[Start Provided entries]
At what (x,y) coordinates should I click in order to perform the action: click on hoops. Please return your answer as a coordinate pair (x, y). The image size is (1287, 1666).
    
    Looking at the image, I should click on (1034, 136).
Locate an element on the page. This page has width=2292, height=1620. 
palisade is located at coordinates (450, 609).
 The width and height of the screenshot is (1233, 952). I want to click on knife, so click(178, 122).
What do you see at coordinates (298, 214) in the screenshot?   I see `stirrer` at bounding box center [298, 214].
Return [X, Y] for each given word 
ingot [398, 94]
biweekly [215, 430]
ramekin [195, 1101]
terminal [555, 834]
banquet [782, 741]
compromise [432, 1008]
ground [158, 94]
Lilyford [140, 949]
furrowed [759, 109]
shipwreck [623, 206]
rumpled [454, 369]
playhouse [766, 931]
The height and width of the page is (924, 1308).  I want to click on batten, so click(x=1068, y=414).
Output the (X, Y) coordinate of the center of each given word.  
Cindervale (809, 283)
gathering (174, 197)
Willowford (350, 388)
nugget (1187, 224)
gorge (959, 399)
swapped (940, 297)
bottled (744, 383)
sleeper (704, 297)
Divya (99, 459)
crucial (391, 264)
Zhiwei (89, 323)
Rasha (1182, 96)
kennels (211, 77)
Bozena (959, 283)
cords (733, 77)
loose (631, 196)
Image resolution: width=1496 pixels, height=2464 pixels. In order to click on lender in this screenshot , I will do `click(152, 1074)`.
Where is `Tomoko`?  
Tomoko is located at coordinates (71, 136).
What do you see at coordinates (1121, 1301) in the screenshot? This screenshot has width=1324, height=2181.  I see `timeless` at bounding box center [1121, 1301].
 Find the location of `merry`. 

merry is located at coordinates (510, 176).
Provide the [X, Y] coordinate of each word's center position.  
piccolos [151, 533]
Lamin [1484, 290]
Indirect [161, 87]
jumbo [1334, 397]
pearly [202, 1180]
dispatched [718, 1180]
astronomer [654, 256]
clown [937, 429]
[End Provided entries]
Rewrite the lines above as a numbered list, leaving out the blank lines.

1. At what (x,y) coordinates should I click in order to perform the action: click on hoops. Please return your answer as a coordinate pair (x, y). The image size is (1287, 1666).
2.     Looking at the image, I should click on (1034, 136).
3. Locate an element on the page. This page has width=2292, height=1620. 
4. palisade is located at coordinates (450, 609).
5.  The width and height of the screenshot is (1233, 952). I want to click on knife, so click(178, 122).
6. What do you see at coordinates (298, 214) in the screenshot?   I see `stirrer` at bounding box center [298, 214].
7. Return [X, Y] for each given word 
8. ingot [398, 94]
9. biweekly [215, 430]
10. ramekin [195, 1101]
11. terminal [555, 834]
12. banquet [782, 741]
13. compromise [432, 1008]
14. ground [158, 94]
15. Lilyford [140, 949]
16. furrowed [759, 109]
17. shipwreck [623, 206]
18. rumpled [454, 369]
19. playhouse [766, 931]
20. The height and width of the page is (924, 1308).  I want to click on batten, so click(x=1068, y=414).
21. Output the (X, Y) coordinate of the center of each given word.  
22. Cindervale (809, 283)
23. gathering (174, 197)
24. Willowford (350, 388)
25. nugget (1187, 224)
26. gorge (959, 399)
27. swapped (940, 297)
28. bottled (744, 383)
29. sleeper (704, 297)
30. Divya (99, 459)
31. crucial (391, 264)
32. Zhiwei (89, 323)
33. Rasha (1182, 96)
34. kennels (211, 77)
35. Bozena (959, 283)
36. cords (733, 77)
37. loose (631, 196)
38. Image resolution: width=1496 pixels, height=2464 pixels. In order to click on lender in this screenshot , I will do `click(152, 1074)`.
39. Where is `Tomoko`?  
40. Tomoko is located at coordinates (71, 136).
41. What do you see at coordinates (1121, 1301) in the screenshot? This screenshot has width=1324, height=2181.  I see `timeless` at bounding box center [1121, 1301].
42.  Find the location of `merry`. 
43. merry is located at coordinates (510, 176).
44. Provide the [X, Y] coordinate of each word's center position.  
45. piccolos [151, 533]
46. Lamin [1484, 290]
47. Indirect [161, 87]
48. jumbo [1334, 397]
49. pearly [202, 1180]
50. dispatched [718, 1180]
51. astronomer [654, 256]
52. clown [937, 429]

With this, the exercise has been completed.